Pull out every line of the records below that contains the string "instrumentName", matching upper and lower case exactly.

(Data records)
****

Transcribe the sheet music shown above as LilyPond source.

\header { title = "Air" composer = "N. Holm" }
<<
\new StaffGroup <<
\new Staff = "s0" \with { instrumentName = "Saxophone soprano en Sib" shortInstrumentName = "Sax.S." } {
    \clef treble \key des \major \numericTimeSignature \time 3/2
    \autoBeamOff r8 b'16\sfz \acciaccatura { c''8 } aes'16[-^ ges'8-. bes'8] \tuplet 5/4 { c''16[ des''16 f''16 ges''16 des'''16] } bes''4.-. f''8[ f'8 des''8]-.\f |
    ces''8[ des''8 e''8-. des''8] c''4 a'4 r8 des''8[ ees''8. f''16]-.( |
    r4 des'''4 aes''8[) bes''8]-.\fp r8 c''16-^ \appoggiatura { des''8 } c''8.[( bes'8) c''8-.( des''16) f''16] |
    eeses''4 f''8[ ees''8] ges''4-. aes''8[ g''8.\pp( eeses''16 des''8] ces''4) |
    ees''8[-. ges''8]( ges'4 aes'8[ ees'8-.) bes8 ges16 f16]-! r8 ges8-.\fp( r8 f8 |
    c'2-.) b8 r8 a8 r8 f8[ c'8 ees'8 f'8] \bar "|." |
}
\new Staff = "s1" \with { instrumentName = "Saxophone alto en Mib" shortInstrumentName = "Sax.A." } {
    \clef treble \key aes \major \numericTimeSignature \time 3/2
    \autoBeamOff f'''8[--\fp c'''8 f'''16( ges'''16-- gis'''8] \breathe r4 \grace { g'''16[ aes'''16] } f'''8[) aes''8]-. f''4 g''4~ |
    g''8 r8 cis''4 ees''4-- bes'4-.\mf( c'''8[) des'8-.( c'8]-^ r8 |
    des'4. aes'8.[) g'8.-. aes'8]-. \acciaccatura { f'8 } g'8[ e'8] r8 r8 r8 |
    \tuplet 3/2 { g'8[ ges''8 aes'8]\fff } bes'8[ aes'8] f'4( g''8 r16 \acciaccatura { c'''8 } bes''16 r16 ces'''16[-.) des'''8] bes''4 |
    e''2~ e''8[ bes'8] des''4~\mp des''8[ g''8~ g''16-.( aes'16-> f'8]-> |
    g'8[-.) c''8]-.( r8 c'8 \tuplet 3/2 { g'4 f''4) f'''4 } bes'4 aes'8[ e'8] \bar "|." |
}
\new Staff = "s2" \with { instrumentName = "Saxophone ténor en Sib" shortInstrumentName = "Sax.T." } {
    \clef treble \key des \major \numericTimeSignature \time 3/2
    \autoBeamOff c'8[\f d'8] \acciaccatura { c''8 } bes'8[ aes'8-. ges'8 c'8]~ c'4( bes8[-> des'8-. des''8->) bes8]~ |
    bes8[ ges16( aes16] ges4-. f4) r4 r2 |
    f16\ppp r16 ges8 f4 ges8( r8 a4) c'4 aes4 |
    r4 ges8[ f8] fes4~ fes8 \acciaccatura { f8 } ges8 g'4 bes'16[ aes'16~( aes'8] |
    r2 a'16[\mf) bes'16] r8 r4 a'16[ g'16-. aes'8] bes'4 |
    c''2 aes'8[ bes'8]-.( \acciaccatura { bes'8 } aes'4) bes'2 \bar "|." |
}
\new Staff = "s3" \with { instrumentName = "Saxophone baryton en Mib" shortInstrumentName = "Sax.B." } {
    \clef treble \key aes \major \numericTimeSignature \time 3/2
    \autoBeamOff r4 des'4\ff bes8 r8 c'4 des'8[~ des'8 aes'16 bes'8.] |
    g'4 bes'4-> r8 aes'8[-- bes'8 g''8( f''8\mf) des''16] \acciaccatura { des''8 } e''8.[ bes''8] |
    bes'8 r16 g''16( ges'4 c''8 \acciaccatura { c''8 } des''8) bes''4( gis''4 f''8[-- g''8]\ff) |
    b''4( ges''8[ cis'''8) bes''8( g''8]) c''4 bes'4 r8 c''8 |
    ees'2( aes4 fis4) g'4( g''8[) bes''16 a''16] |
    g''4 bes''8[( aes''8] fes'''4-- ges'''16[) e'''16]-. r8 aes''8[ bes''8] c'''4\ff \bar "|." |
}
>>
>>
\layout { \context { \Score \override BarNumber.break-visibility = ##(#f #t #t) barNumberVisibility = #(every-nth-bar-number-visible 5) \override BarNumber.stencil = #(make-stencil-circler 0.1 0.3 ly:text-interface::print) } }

****

FINAL RESULT:
\new Staff = "s0" \with { instrumentName = "Saxophone soprano en Sib" shortInstrumentName = "Sax.S." } {
\new Staff = "s1" \with { instrumentName = "Saxophone alto en Mib" shortInstrumentName = "Sax.A." } {
\new Staff = "s2" \with { instrumentName = "Saxophone ténor en Sib" shortInstrumentName = "Sax.T." } {
\new Staff = "s3" \with { instrumentName = "Saxophone baryton en Mib" shortInstrumentName = "Sax.B." } {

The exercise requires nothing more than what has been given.